EXERCISE DESCRIPTION
Please print every record exactly as it stands, leaving out the pictures.

DATA EXCERPTS
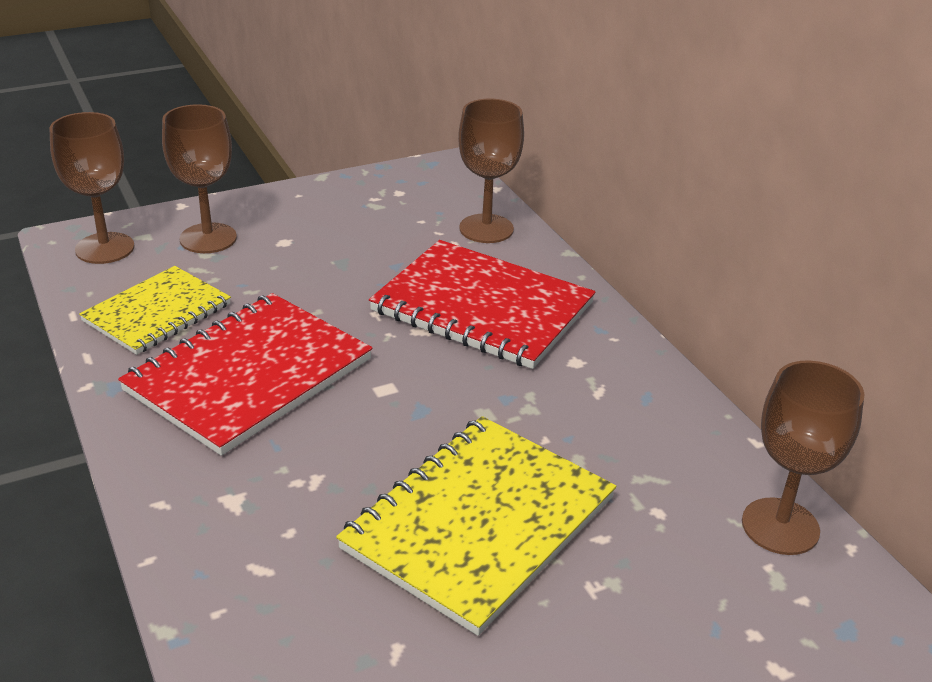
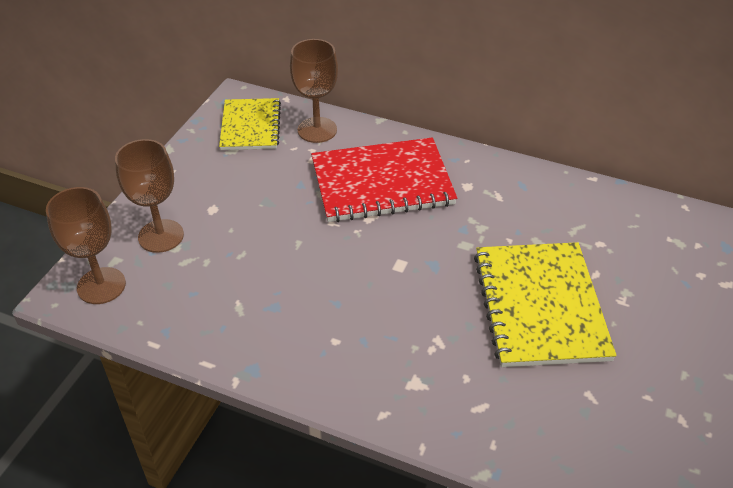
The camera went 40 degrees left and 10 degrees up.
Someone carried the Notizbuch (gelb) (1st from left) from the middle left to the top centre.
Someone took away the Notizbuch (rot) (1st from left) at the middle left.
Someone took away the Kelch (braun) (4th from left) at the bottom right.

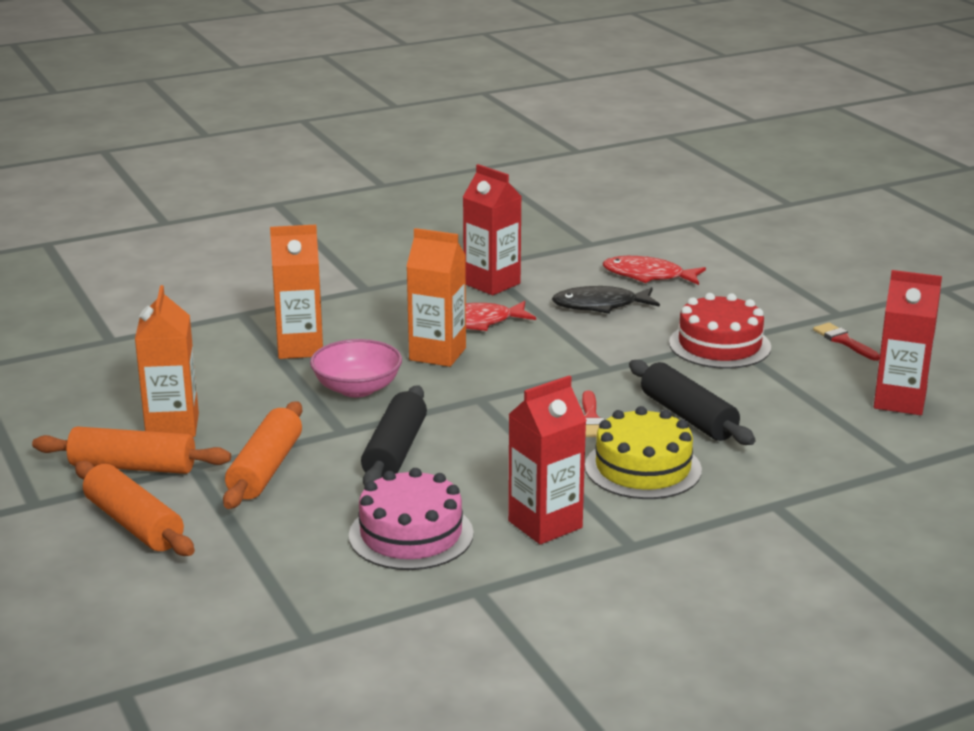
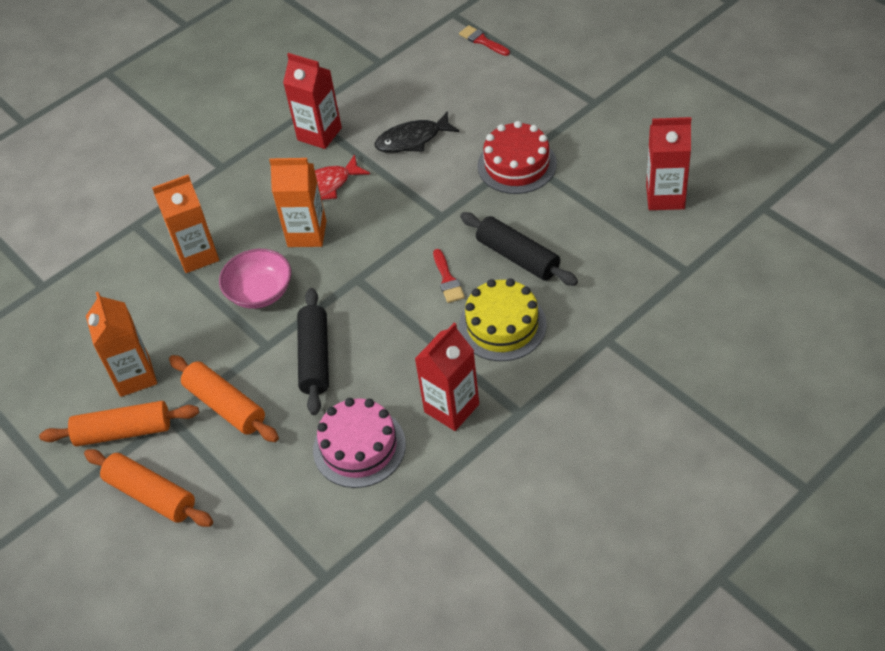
The camera went 10 degrees left and 25 degrees up.
Someone rotated the Nudelholz (orange) (3rd from left) at the middle left by 45 degrees counterclockwise.
Someone took away the Fisch (rot) (2nd from left) at the middle right.
Someone carried the Pinsel (rot) (2nd from left) from the middle right to the top centre.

TASK ANSWER
The camera went 40 degrees left and 10 degrees up.
Someone carried the Notizbuch (gelb) (1st from left) from the middle left to the top centre.
Someone took away the Notizbuch (rot) (1st from left) at the middle left.
Someone took away the Kelch (braun) (4th from left) at the bottom right.

The camera went 10 degrees left and 25 degrees up.
Someone rotated the Nudelholz (orange) (3rd from left) at the middle left by 45 degrees counterclockwise.
Someone took away the Fisch (rot) (2nd from left) at the middle right.
Someone carried the Pinsel (rot) (2nd from left) from the middle right to the top centre.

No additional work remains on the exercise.